### What is required
List each line in the listing below that contains the word "semicircle". Match case exactly.

### Material shown
begin
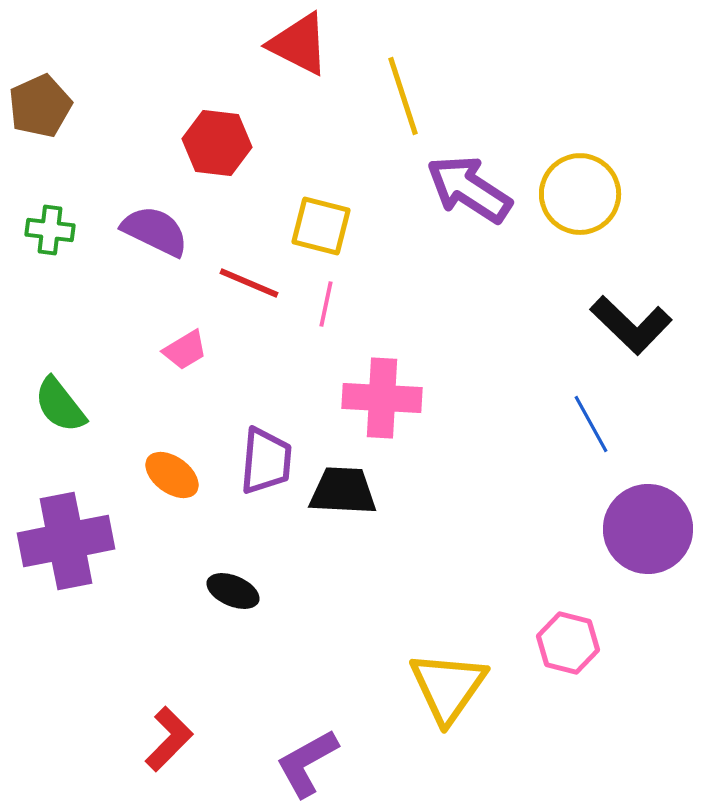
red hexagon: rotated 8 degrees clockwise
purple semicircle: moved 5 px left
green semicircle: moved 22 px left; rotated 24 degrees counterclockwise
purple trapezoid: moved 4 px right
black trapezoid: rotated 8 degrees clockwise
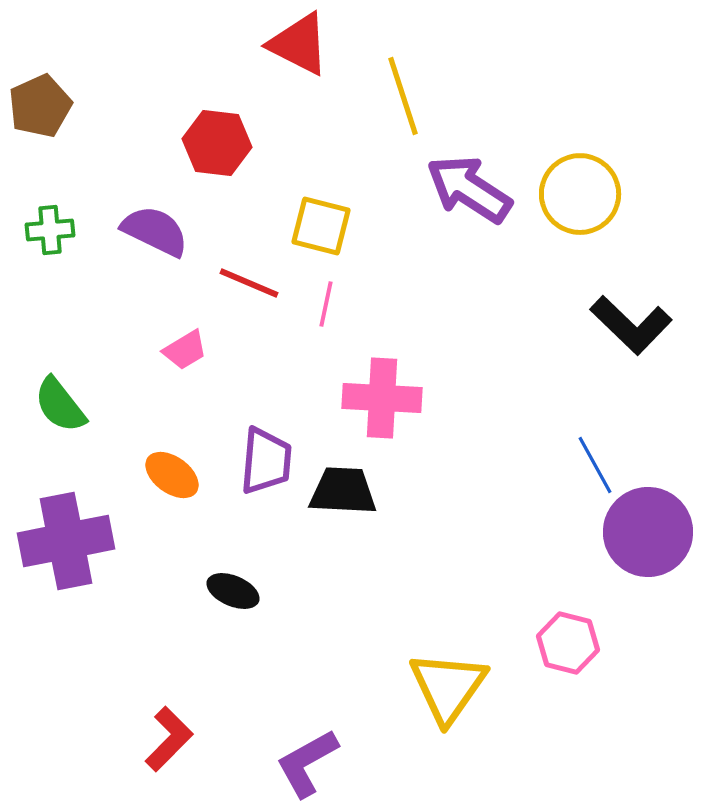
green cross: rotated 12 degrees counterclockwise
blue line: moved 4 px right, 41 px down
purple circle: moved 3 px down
end
begin
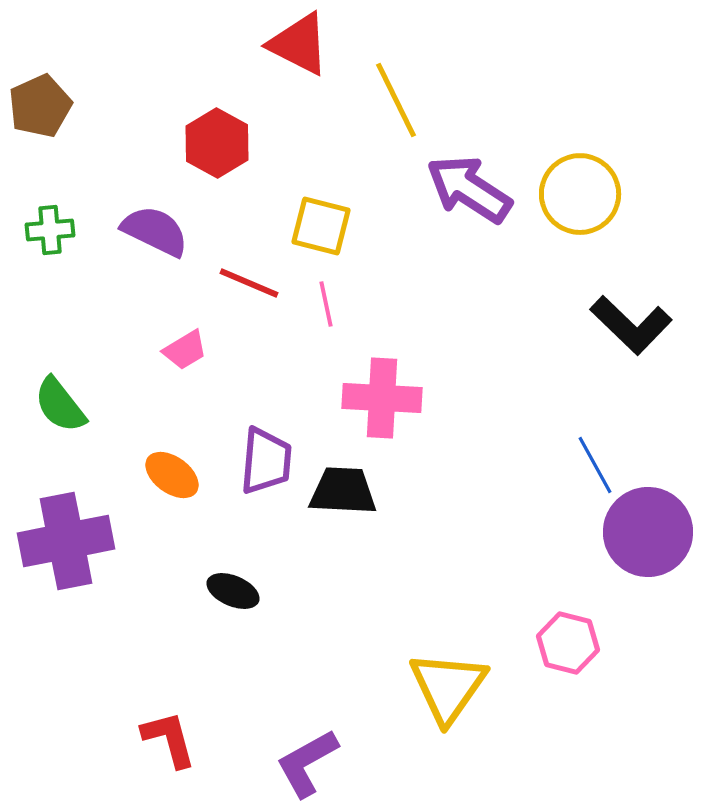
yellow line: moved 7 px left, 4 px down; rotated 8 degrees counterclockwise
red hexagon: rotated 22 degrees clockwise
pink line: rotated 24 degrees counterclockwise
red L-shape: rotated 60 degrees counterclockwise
end
### Exercise response
purple semicircle: moved 5 px left
green semicircle: moved 22 px left; rotated 24 degrees counterclockwise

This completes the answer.